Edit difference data
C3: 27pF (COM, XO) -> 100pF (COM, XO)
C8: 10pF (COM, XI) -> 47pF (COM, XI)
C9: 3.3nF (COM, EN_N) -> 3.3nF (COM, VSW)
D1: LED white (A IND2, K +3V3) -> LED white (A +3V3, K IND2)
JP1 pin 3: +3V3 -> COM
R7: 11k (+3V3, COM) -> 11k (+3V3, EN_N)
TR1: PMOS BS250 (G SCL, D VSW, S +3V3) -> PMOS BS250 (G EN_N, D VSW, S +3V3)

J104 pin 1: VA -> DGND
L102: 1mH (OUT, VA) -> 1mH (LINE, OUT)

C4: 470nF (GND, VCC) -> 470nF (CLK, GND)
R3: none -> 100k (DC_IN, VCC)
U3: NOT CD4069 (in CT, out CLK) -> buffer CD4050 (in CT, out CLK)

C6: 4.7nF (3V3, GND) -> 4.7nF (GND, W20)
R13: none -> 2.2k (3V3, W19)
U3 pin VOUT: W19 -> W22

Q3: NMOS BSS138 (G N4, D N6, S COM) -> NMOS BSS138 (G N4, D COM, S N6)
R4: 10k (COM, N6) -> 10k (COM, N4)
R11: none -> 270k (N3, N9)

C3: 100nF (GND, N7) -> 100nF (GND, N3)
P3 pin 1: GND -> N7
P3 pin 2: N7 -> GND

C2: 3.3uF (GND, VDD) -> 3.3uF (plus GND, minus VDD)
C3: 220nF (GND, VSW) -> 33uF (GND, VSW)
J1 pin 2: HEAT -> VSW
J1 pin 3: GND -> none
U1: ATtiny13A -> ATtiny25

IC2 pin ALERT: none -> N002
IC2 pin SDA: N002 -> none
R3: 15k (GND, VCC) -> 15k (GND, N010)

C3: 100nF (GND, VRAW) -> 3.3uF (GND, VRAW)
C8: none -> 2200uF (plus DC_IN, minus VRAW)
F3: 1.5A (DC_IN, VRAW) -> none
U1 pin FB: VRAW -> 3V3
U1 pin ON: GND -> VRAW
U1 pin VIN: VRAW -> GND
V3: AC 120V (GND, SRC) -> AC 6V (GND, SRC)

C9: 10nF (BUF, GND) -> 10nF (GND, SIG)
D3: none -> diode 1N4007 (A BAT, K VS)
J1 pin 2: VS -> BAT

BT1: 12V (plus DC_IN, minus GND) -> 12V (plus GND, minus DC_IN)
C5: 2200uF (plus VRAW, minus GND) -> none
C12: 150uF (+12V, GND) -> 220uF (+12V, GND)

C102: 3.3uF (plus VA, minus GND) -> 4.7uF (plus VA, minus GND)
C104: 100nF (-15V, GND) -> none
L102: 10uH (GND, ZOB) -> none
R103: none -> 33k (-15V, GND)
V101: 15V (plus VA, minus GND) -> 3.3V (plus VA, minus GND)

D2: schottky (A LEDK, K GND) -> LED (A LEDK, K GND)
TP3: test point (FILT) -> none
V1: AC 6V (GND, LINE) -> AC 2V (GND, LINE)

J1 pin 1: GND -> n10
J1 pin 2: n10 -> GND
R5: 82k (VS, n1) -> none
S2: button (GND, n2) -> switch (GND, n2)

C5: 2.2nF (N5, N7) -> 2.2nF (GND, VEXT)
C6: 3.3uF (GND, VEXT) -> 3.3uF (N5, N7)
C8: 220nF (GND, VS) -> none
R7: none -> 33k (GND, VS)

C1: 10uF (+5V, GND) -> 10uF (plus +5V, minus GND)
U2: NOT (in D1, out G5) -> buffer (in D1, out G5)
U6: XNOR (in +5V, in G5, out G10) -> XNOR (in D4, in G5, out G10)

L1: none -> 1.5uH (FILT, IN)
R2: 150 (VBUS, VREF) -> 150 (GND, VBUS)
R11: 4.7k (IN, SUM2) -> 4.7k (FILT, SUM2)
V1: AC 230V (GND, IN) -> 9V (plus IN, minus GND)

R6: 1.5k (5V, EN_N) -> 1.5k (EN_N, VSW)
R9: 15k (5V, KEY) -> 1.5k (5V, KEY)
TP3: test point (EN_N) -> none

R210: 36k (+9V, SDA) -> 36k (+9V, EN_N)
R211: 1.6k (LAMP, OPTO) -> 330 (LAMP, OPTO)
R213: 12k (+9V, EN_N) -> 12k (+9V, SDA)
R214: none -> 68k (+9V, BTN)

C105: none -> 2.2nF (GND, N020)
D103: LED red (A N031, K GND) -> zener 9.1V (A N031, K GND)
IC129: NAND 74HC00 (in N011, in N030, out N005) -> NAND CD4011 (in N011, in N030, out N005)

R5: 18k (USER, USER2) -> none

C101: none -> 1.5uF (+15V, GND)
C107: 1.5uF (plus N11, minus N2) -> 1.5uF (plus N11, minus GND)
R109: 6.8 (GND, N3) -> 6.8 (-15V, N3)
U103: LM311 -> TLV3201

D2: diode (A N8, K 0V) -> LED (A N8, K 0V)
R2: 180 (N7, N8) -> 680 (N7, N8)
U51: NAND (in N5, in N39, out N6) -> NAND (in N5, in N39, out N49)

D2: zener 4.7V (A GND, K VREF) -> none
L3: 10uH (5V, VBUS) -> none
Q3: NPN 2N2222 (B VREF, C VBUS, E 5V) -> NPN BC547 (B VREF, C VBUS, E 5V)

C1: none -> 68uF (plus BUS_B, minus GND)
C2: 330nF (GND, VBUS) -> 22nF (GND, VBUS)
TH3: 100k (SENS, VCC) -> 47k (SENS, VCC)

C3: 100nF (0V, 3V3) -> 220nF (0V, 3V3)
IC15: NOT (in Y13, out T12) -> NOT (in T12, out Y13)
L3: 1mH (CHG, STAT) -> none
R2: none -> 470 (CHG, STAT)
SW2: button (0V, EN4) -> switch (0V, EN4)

EXERCISE DIRECTIONS
A single number is the answer: how many lines of the entries above contain "test"?

EXPECTED OUTPUT
2